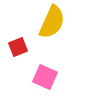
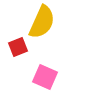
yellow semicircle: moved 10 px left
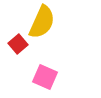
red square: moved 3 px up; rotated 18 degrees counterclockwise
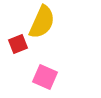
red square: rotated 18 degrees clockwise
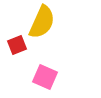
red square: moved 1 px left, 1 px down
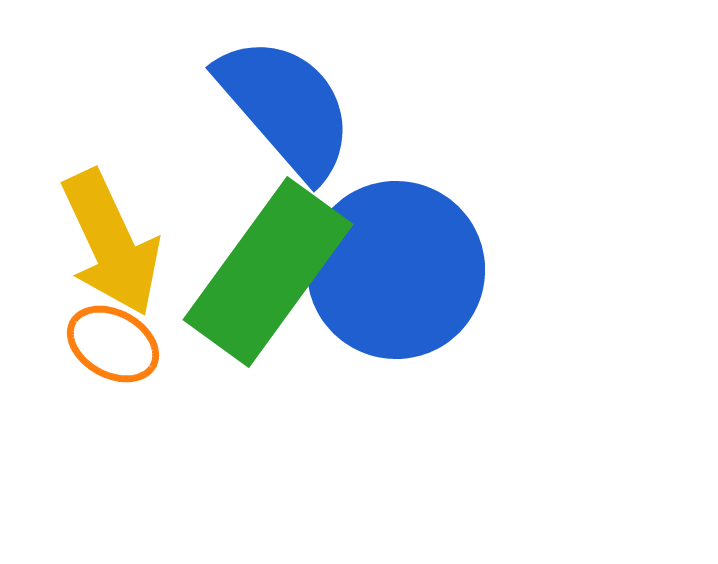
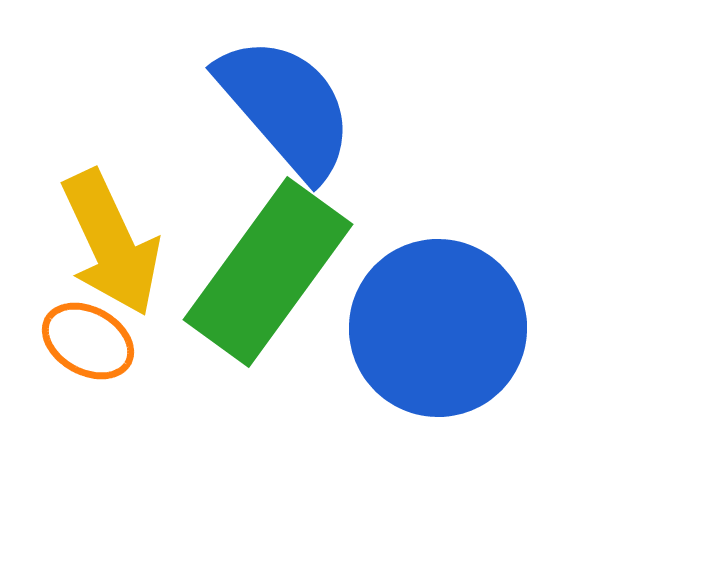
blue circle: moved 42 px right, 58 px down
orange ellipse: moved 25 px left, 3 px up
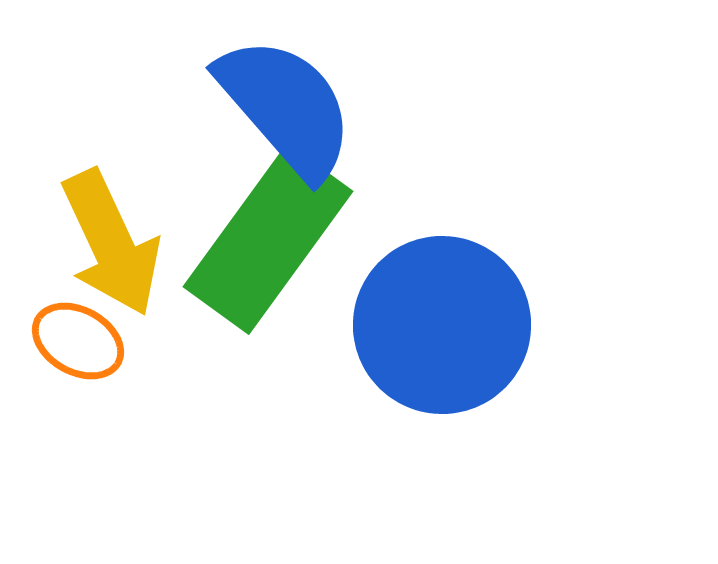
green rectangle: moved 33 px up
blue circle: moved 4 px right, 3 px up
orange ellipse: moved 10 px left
===
Required task. List every line in the entries that reports how a shape moved or turned, reproducing each one word for word and in order. Leave the pictures out of your answer.

Exercise result.
yellow semicircle: moved 10 px left
red square: moved 3 px up; rotated 18 degrees counterclockwise
red square: rotated 18 degrees clockwise
red square: moved 1 px left, 1 px down
blue circle: moved 42 px right, 58 px down
orange ellipse: moved 25 px left, 3 px up
green rectangle: moved 33 px up
blue circle: moved 4 px right, 3 px up
orange ellipse: moved 10 px left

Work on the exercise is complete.